[Information supplied Boundary: Start]

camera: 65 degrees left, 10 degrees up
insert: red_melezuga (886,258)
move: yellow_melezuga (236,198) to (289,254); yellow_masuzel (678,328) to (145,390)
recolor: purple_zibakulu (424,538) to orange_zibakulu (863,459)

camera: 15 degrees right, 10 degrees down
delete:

[Information supplied Boundary: End]

▶ **Task goal**
Retype the material exactly, including every line.

▶ **Response box**
camera: 65 degrees left, 10 degrees up
insert: red_melezuga (886,258)
move: yellow_melezuga (236,198) to (289,254); yellow_masuzel (678,328) to (145,390)
recolor: purple_zibakulu (424,538) to orange_zibakulu (863,459)

camera: 15 degrees right, 10 degrees down
delete:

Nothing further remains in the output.